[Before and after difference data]
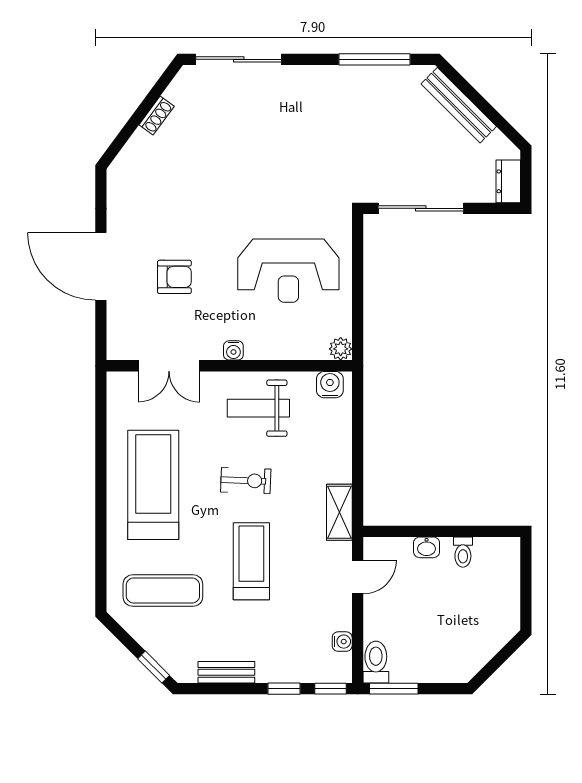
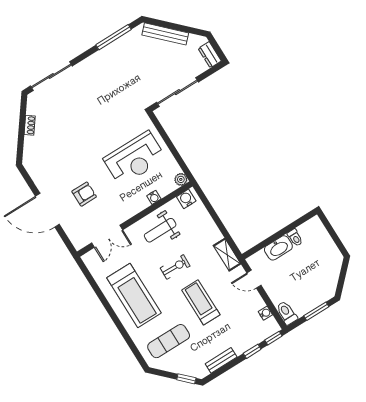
water cooler: (233, 350) -> (154, 197), moved
treadmill: (153, 485) -> (134, 295), turned 180
washbasin: (427, 547) -> (278, 248), width x1.91, depth x1.45
door: (358, 577) -> (254, 279), swing flipped
window: (394, 689) -> (316, 311), moved

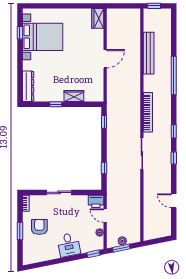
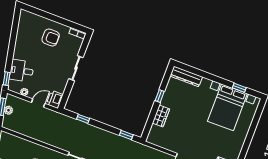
window: (20, 231) -> (54, 18), removed
desk: (69, 245) -> (22, 71), moved

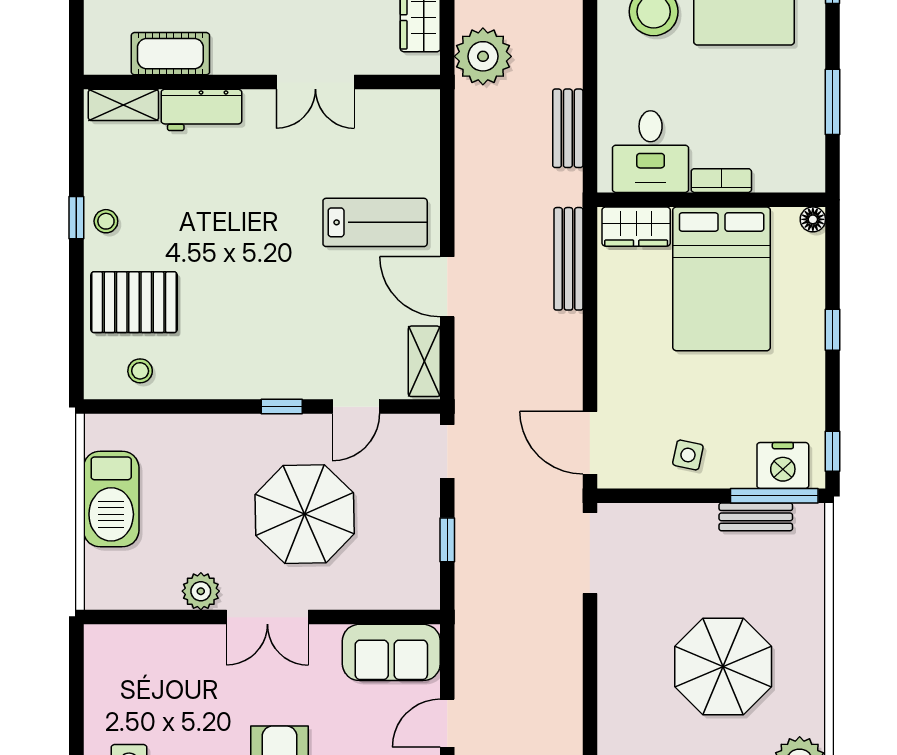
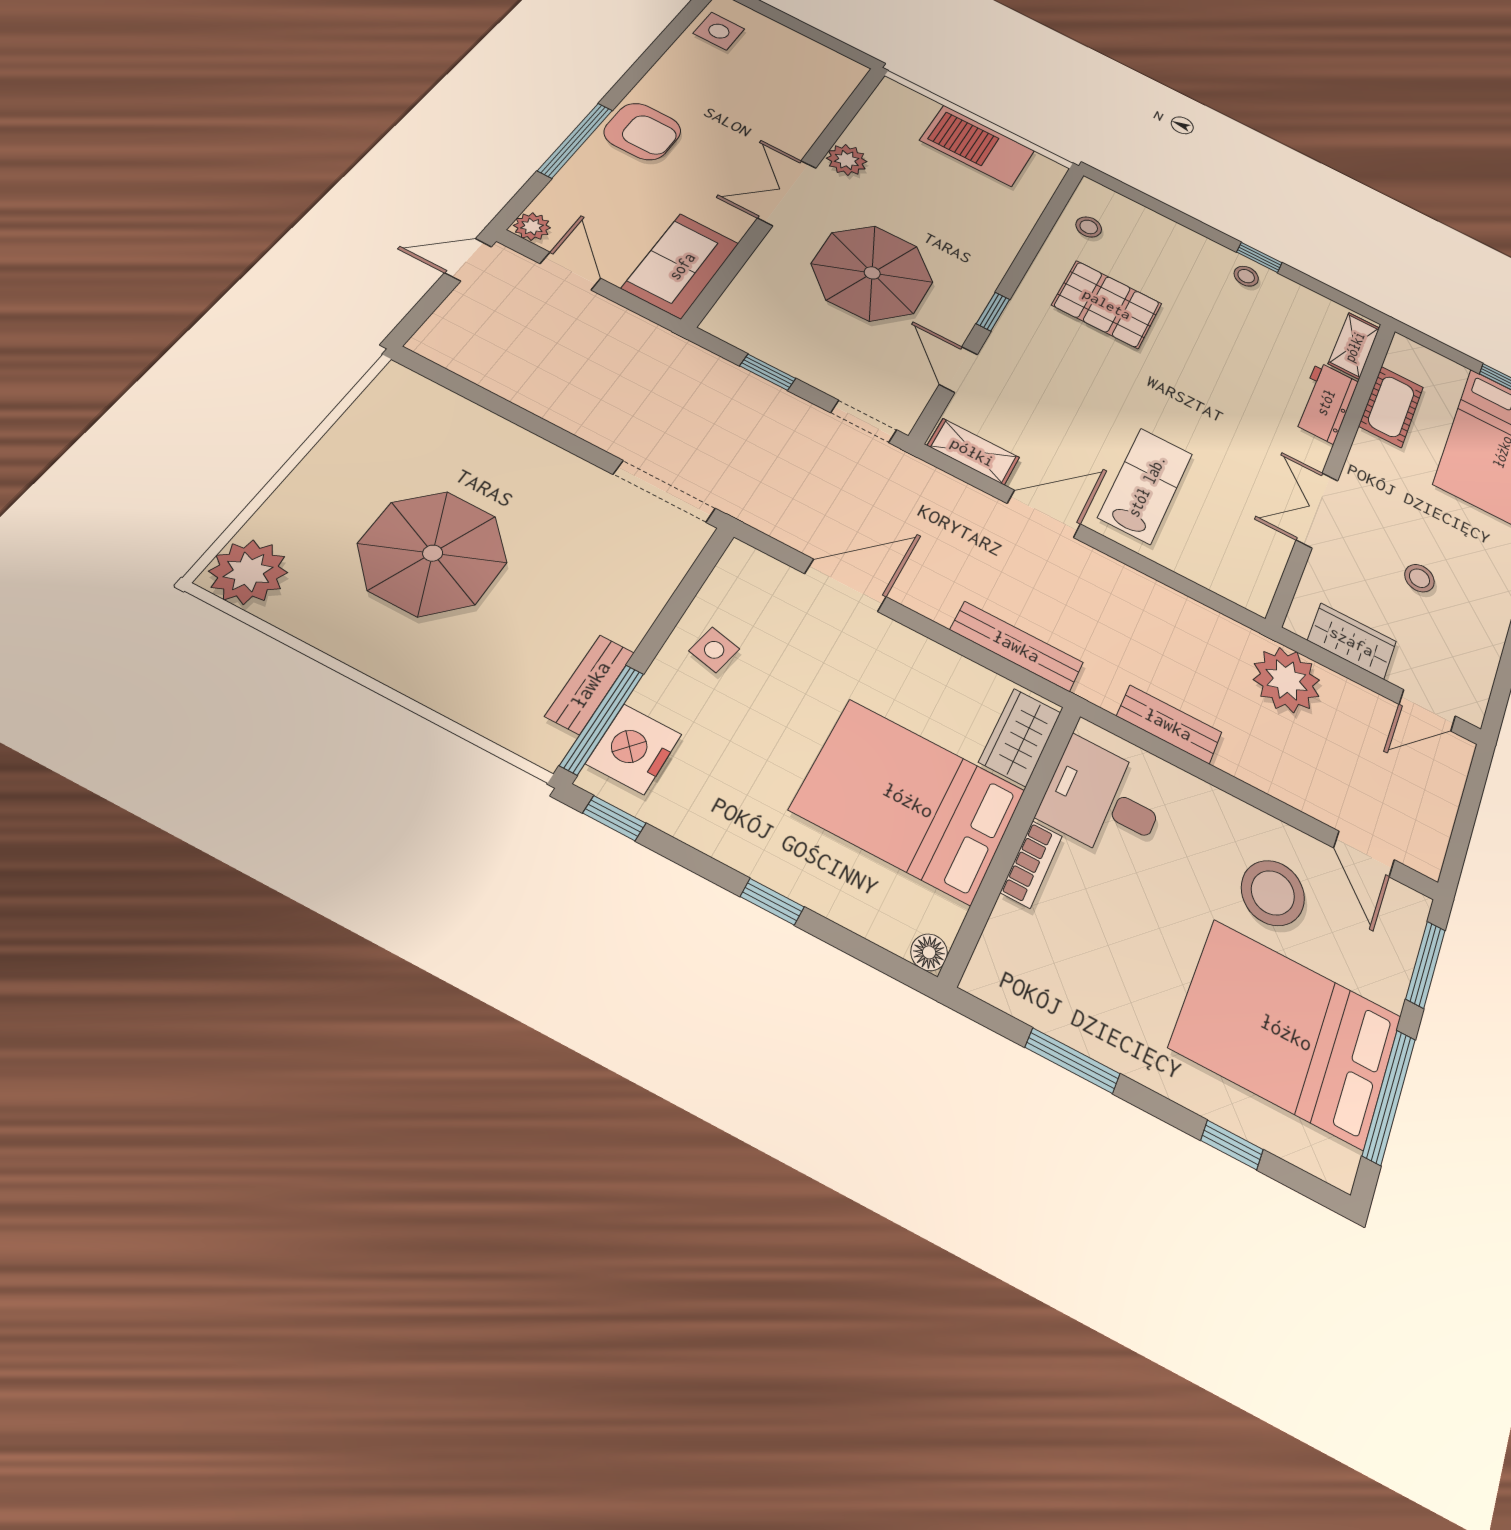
lab bench: (375, 222) -> (1146, 485), turned 180
pallet: (134, 302) -> (1107, 304), moved, turned 90
door: (590, 443) -> (845, 585), moved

What to produce:
A single integer is the expected output: the number of lines in the data that include the word "turned".

Your solution:
3